Directions for this task = A single number is needed: how many lines of the data below contain "grey".

Input material =
▼▼▼

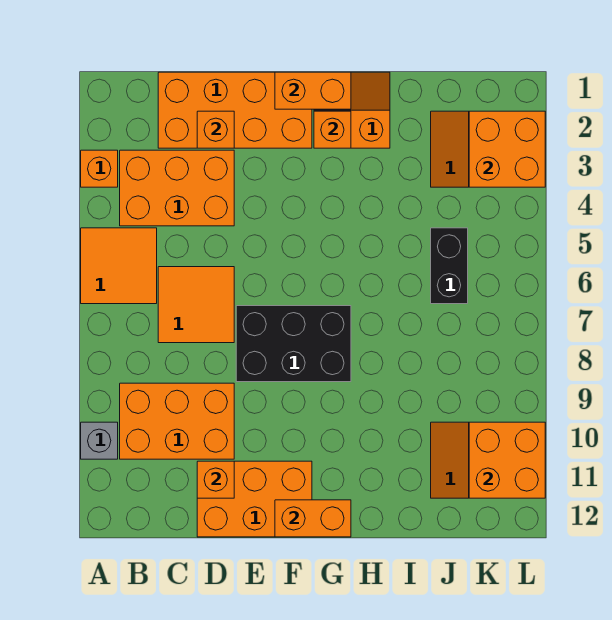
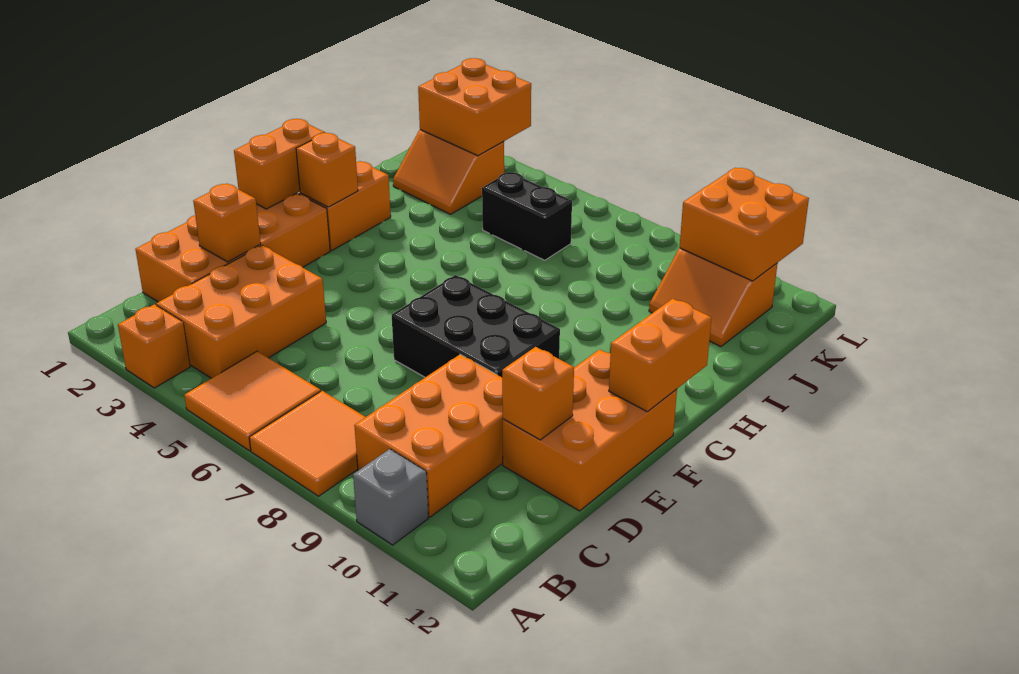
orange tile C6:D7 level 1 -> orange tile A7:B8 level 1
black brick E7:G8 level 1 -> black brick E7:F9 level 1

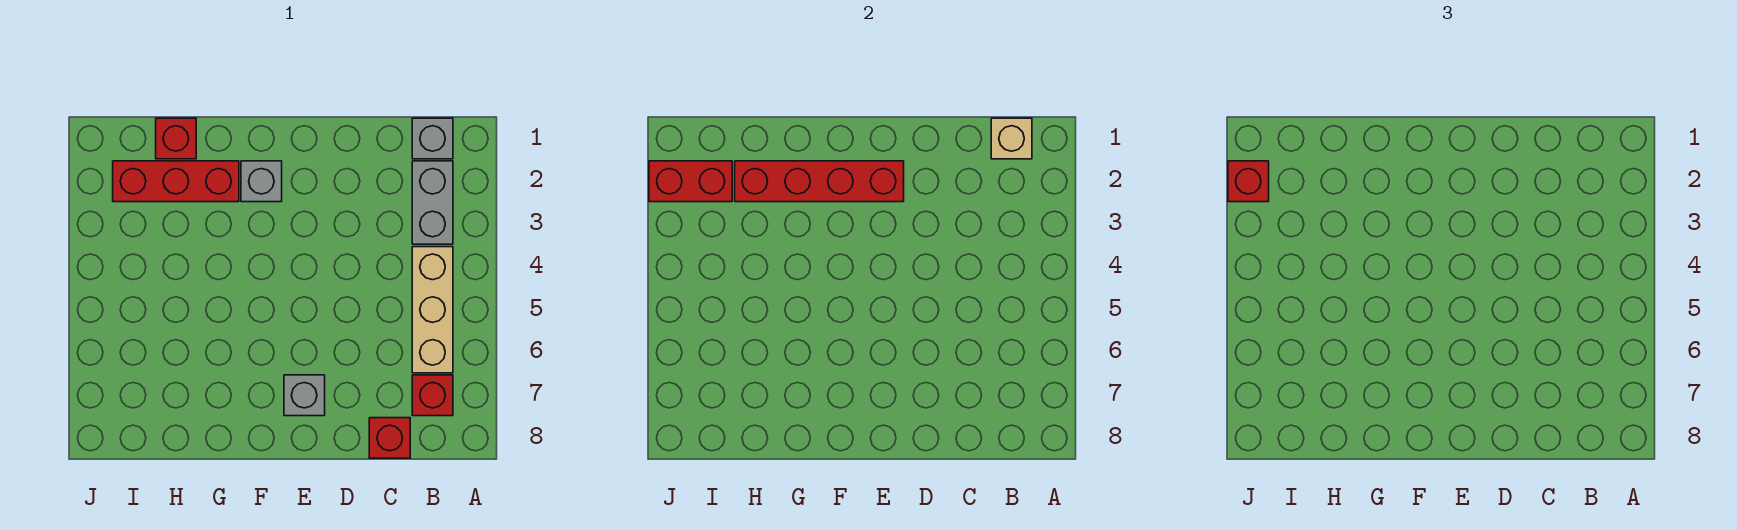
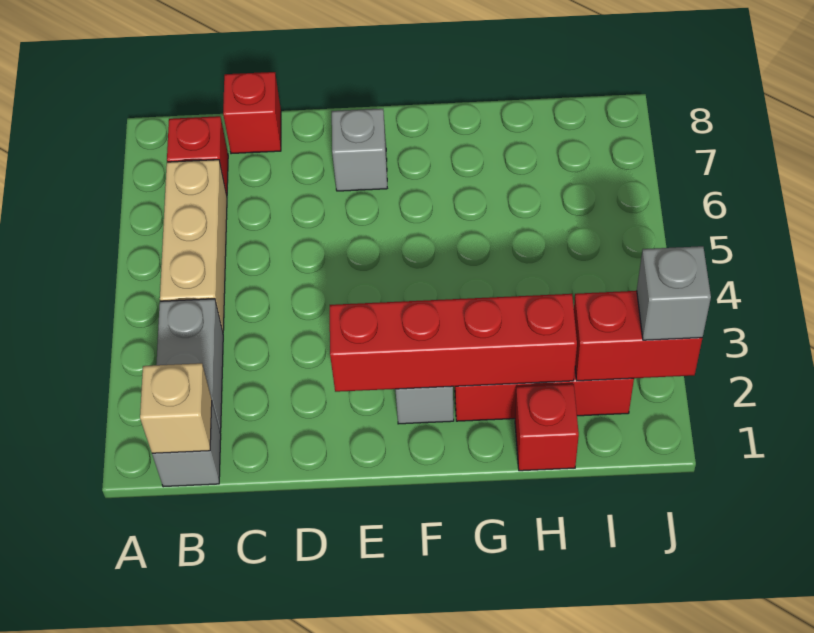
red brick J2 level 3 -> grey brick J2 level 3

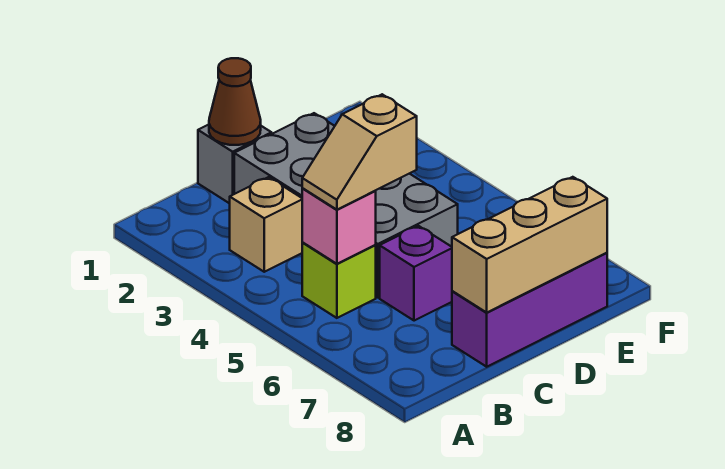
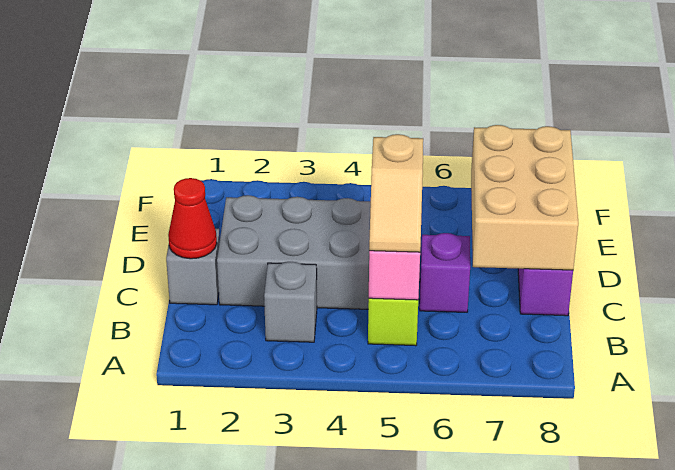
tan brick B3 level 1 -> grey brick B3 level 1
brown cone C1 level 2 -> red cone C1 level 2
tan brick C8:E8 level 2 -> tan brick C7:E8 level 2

▲▲▲
▼▼▼

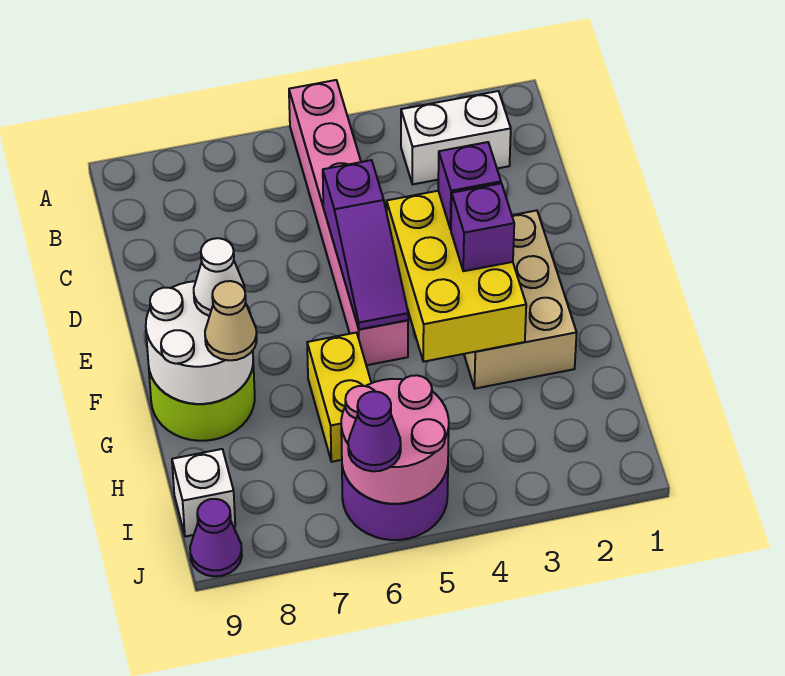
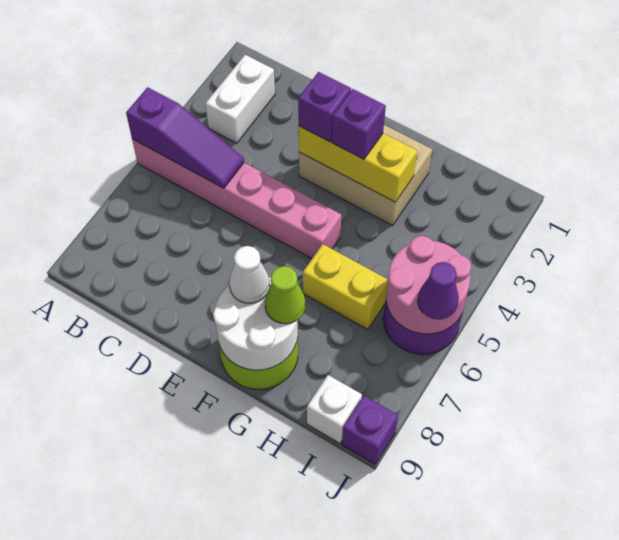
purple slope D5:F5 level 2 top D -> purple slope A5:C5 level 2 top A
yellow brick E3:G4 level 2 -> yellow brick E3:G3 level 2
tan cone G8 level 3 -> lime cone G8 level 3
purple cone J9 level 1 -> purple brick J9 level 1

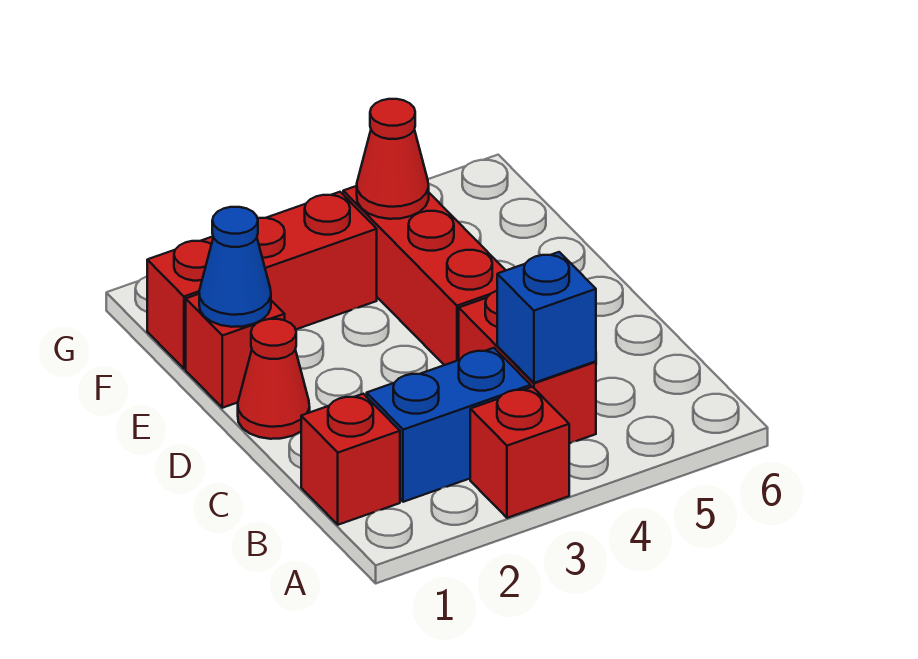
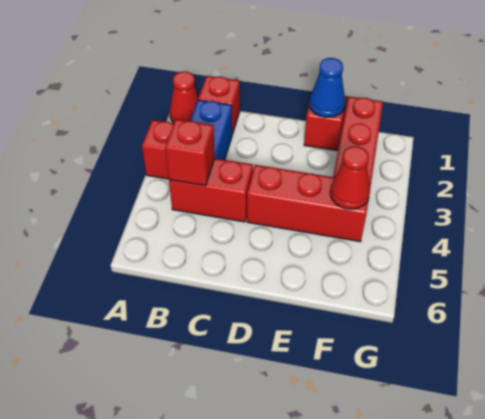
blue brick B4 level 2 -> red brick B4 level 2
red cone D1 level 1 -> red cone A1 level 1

▲▲▲

Result of the task = 2